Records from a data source

══════════

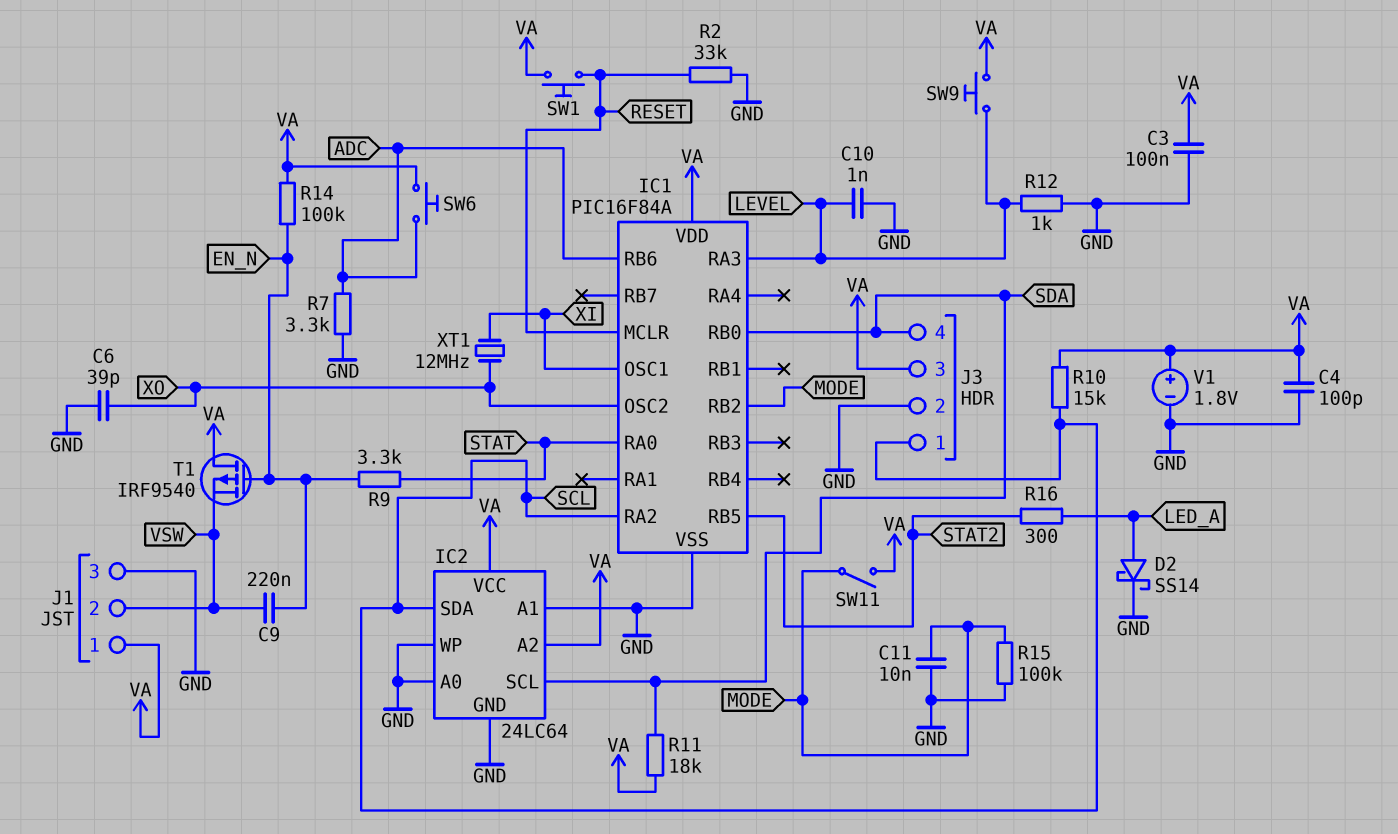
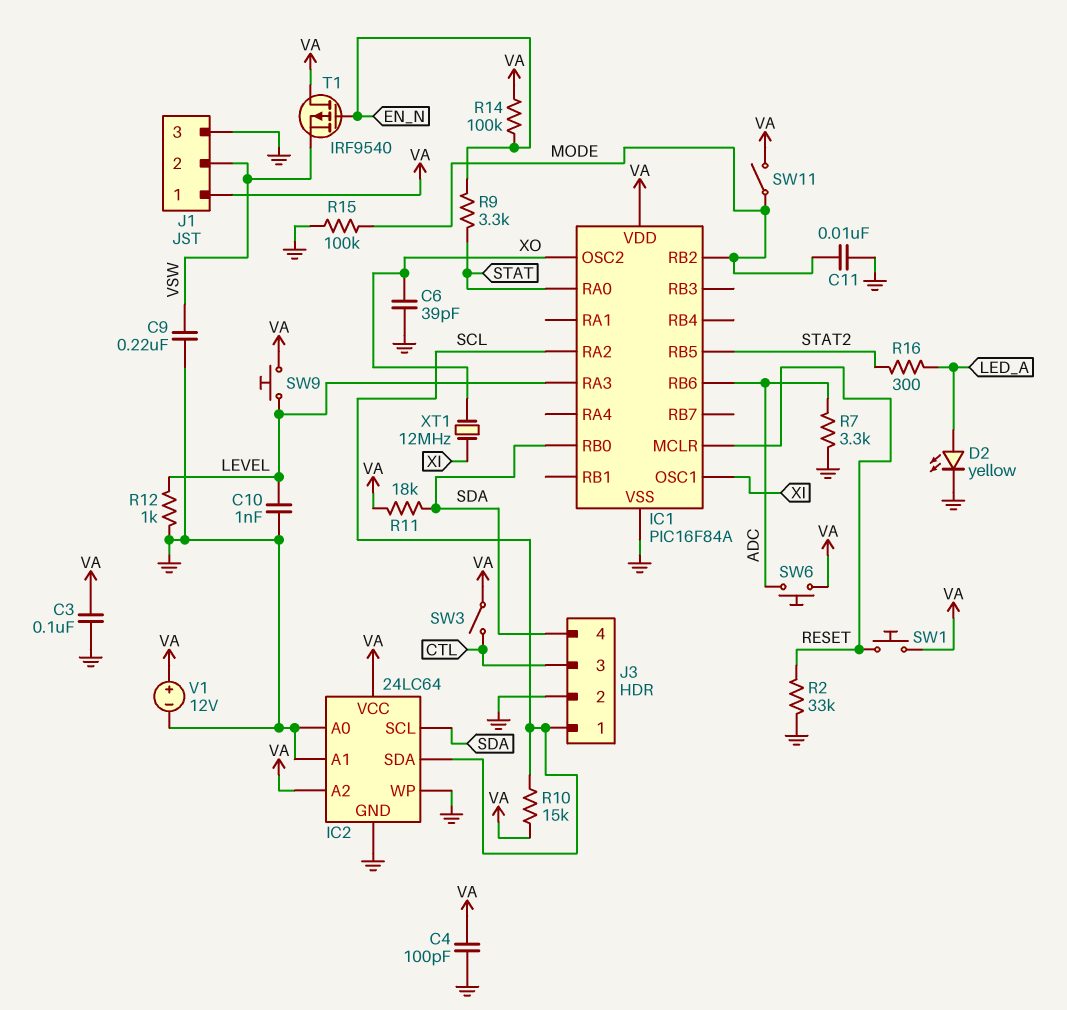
C9: 220nF (EN_N, VSW) -> 220nF (GND, VSW)
D2: schottky SS14 (A LED_A, K GND) -> LED yellow (A LED_A, K GND)
J3 pin 3: VA -> CTL
SW3: none -> switch (CTL, VA)
V1: 1.8V (plus VA, minus GND) -> 12V (plus VA, minus GND)

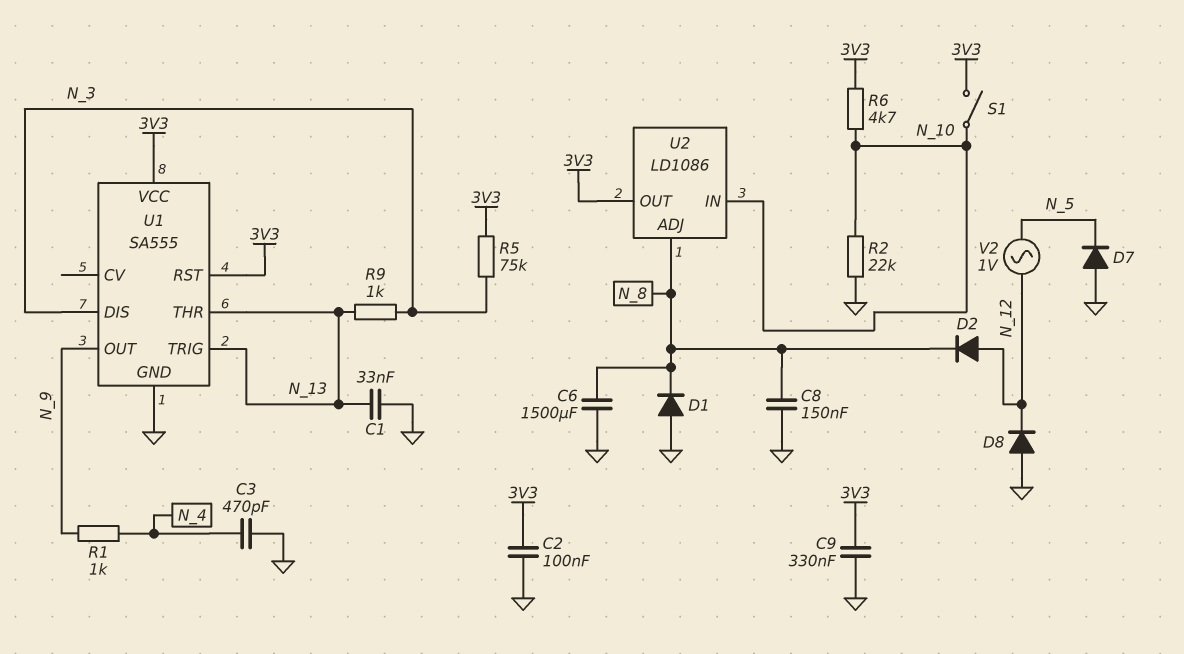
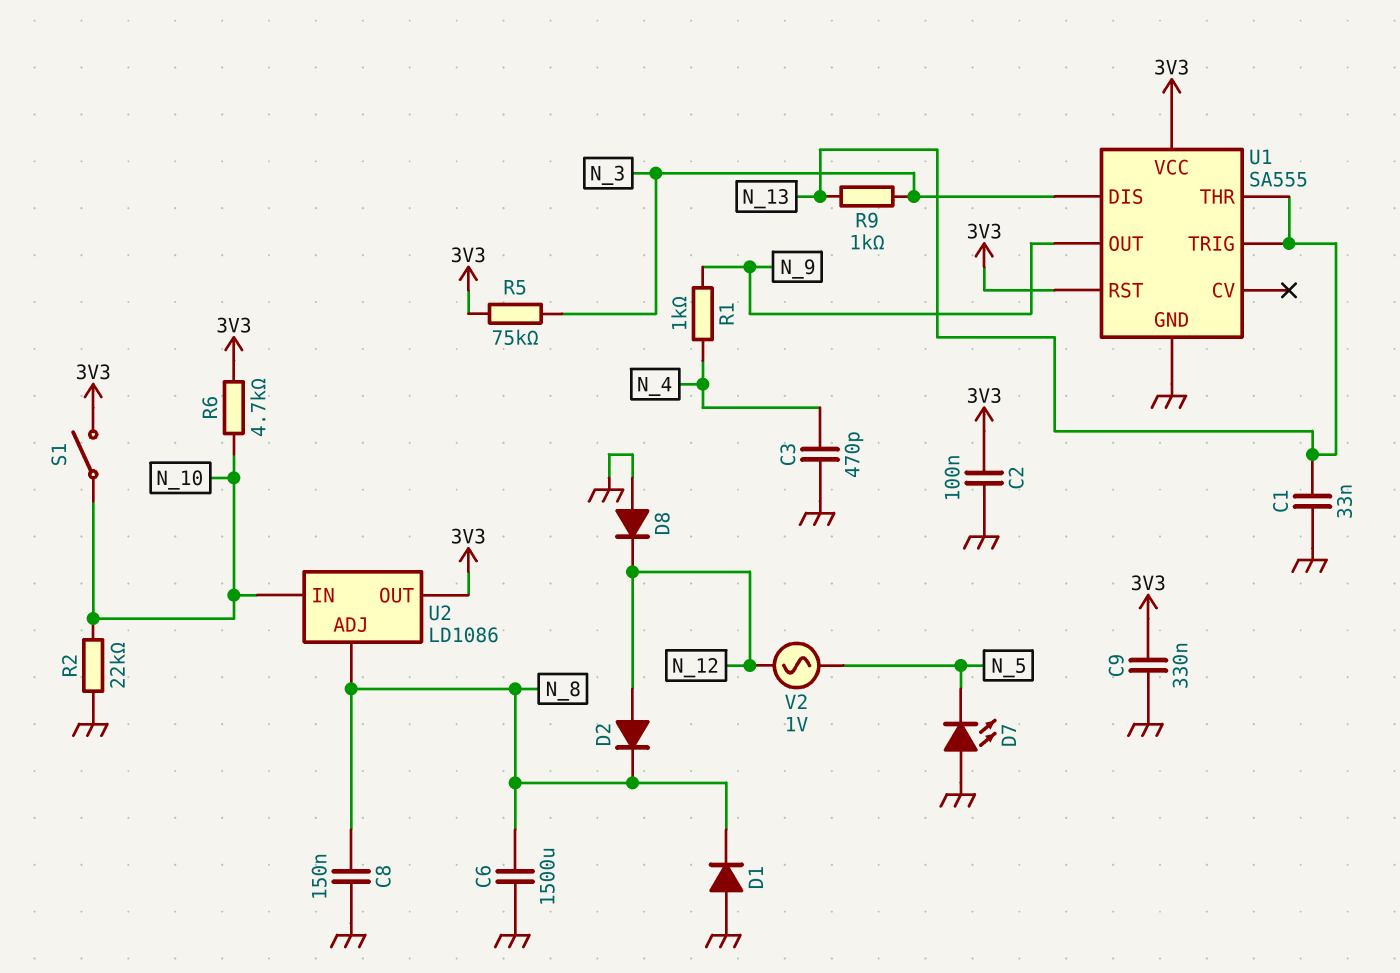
D7: diode (A GND, K N_5) -> LED (A GND, K N_5)

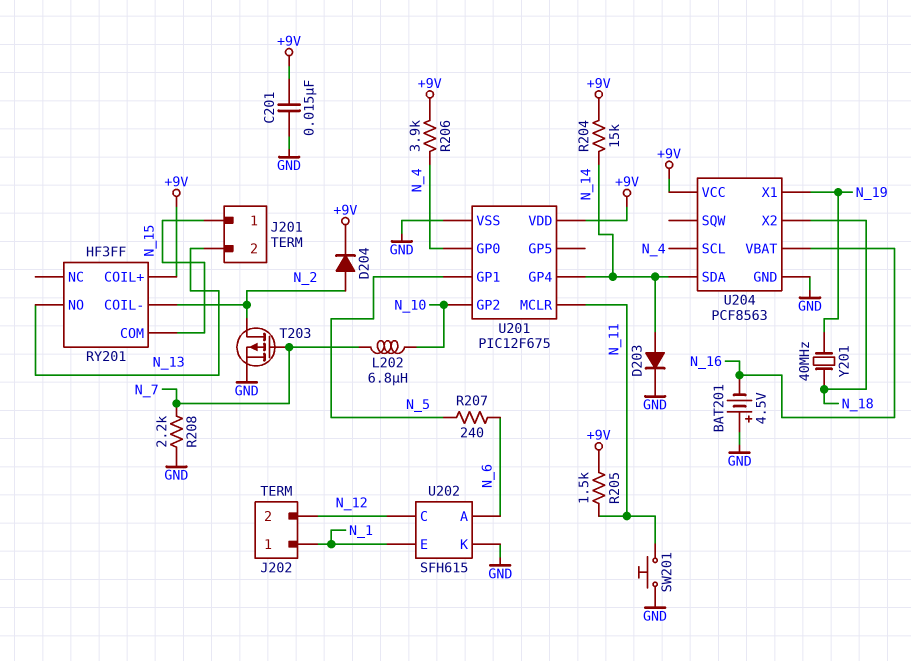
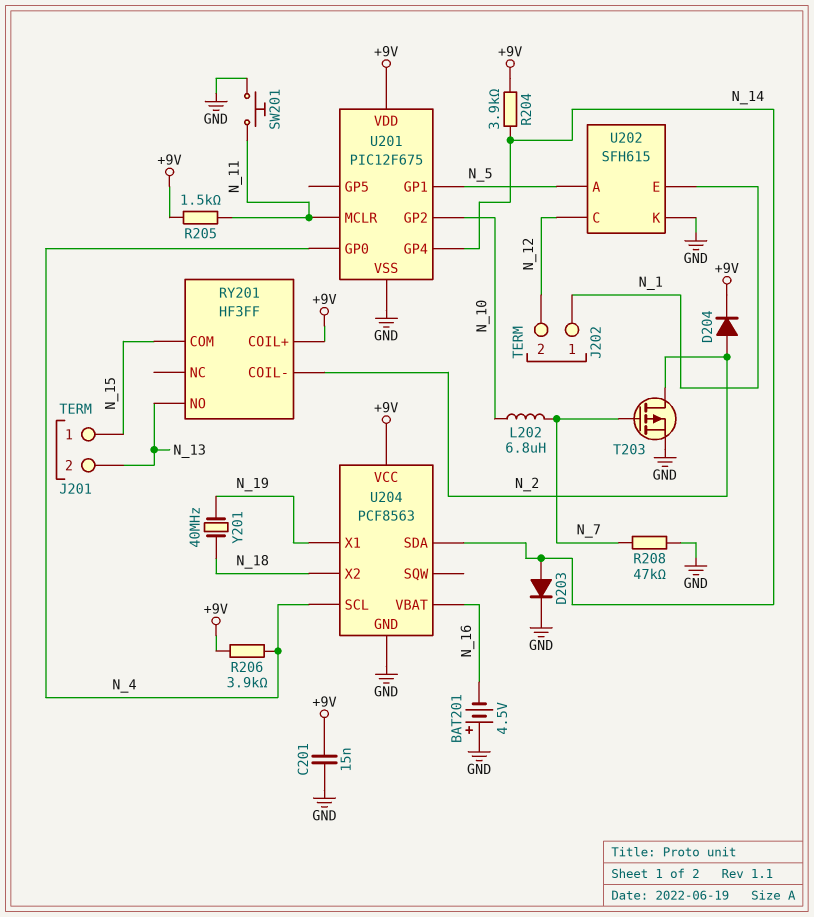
R204: 15k (+9V, N_14) -> 3.9k (+9V, N_14)
R207: 240 (N_5, N_6) -> none
R208: 2.2k (GND, N_7) -> 47k (GND, N_7)
U202 pin A: N_6 -> N_5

══════════

• [EXERCISE]:
Nothing but the lines from the start of the records through the line holding "V1: 1.8V (plus" should be printed, exactly as written and with the pictures left out.

• [YOUR SOLUTION]:
C9: 220nF (EN_N, VSW) -> 220nF (GND, VSW)
D2: schottky SS14 (A LED_A, K GND) -> LED yellow (A LED_A, K GND)
J3 pin 3: VA -> CTL
SW3: none -> switch (CTL, VA)
V1: 1.8V (plus VA, minus GND) -> 12V (plus VA, minus GND)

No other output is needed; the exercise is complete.